> _Détails de l'exercice_
Recopiez à l'identique toutes les entrées ci-dessous, en laissant les images de côté dans votre réponse.

> _Entrées fournies_

──────────

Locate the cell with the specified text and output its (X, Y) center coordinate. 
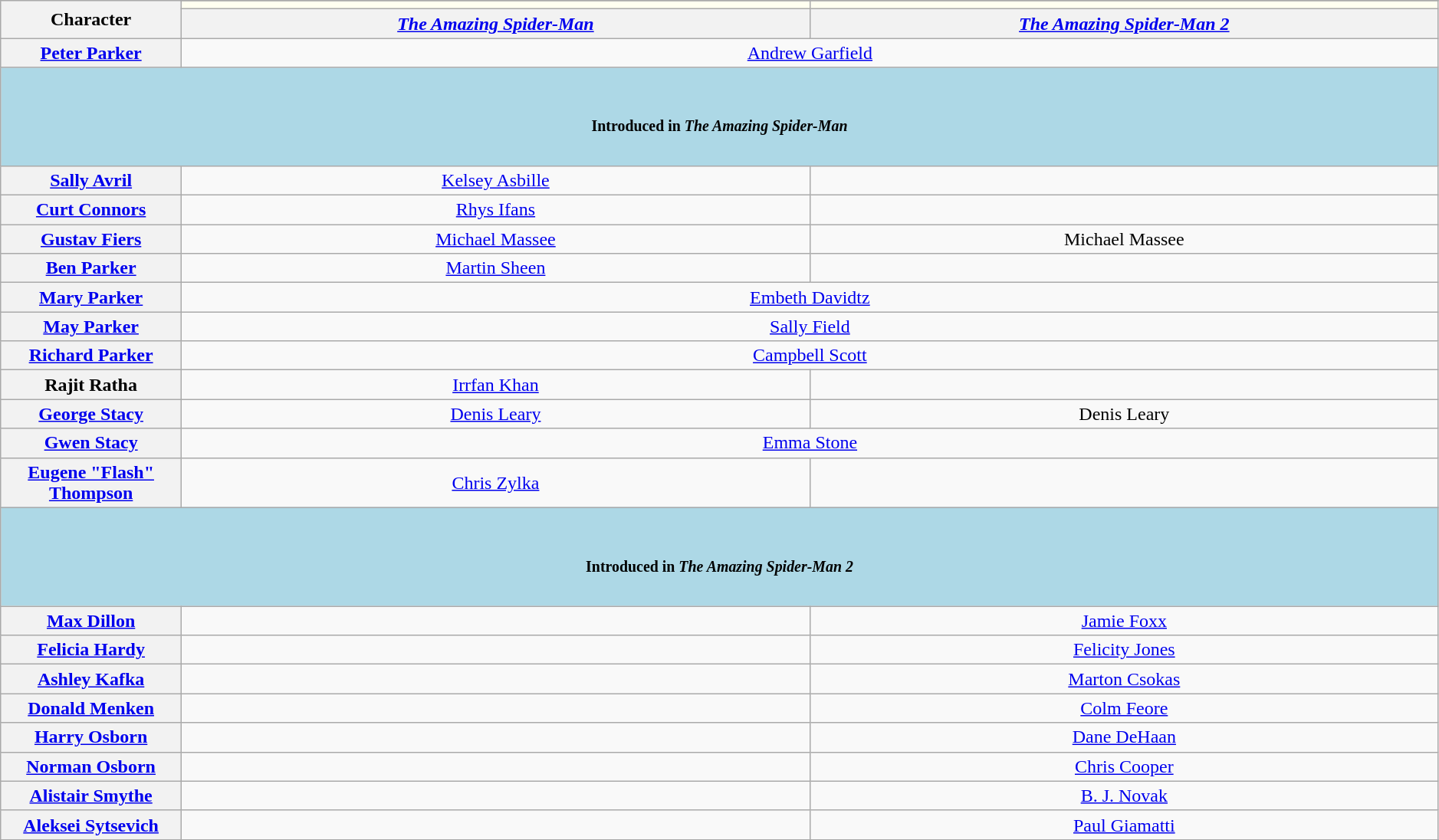
Aleksei Sytsevich (91, 825)
Introduced in The Amazing Spider-Man (720, 117)
Irrfan Khan (496, 385)
Jamie Foxx (1124, 621)
Richard Parker (91, 356)
Sally Field (810, 327)
Peter Parker (91, 53)
Felicia Hardy (91, 650)
Introduced in The Amazing Spider-Man 2 (720, 557)
Curt Connors (91, 210)
Character (91, 20)
Andrew Garfield (810, 53)
Max Dillon (91, 621)
Embeth Davidtz (810, 297)
Norman Osborn (91, 767)
Ashley Kafka (91, 679)
Sally Avril (91, 181)
Dane DeHaan (1124, 738)
Mary Parker (91, 297)
Felicity Jones (1124, 650)
Emma Stone (810, 443)
Campbell Scott (810, 356)
Alistair Smythe (91, 796)
Rajit Ratha (91, 385)
Rhys Ifans (496, 210)
Colm Feore (1124, 708)
Gustav Fiers (91, 239)
Marton Csokas (1124, 679)
May Parker (91, 327)
Eugene "Flash" Thompson (91, 483)
Chris Zylka (496, 483)
Kelsey Asbille (496, 181)
Ben Parker (91, 268)
Donald Menken (91, 708)
The Amazing Spider-Man (496, 24)
Harry Osborn (91, 738)
George Stacy (91, 414)
Gwen Stacy (91, 443)
Martin Sheen (496, 268)
The Amazing Spider-Man 2 (1124, 24)
Chris Cooper (1124, 767)
Paul Giamatti (1124, 825)
B. J. Novak (1124, 796)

──────────

> _Résultat de tâche_
Locate the cell with the specified text and output its (X, Y) center coordinate. 
Aleksei Sytsevich (91, 825)
Introduced in The Amazing Spider-Man (720, 117)
Irrfan Khan (496, 385)
Jamie Foxx (1124, 621)
Richard Parker (91, 356)
Sally Field (810, 327)
Peter Parker (91, 53)
Felicia Hardy (91, 650)
Introduced in The Amazing Spider-Man 2 (720, 557)
Curt Connors (91, 210)
Character (91, 20)
Andrew Garfield (810, 53)
Max Dillon (91, 621)
Embeth Davidtz (810, 297)
Norman Osborn (91, 767)
Ashley Kafka (91, 679)
Sally Avril (91, 181)
Dane DeHaan (1124, 738)
Mary Parker (91, 297)
Felicity Jones (1124, 650)
Emma Stone (810, 443)
Campbell Scott (810, 356)
Alistair Smythe (91, 796)
Rajit Ratha (91, 385)
Rhys Ifans (496, 210)
Colm Feore (1124, 708)
Gustav Fiers (91, 239)
Marton Csokas (1124, 679)
May Parker (91, 327)
Eugene "Flash" Thompson (91, 483)
Chris Zylka (496, 483)
Kelsey Asbille (496, 181)
Ben Parker (91, 268)
Donald Menken (91, 708)
The Amazing Spider-Man (496, 24)
Harry Osborn (91, 738)
George Stacy (91, 414)
Gwen Stacy (91, 443)
Martin Sheen (496, 268)
The Amazing Spider-Man 2 (1124, 24)
Chris Cooper (1124, 767)
Paul Giamatti (1124, 825)
B. J. Novak (1124, 796)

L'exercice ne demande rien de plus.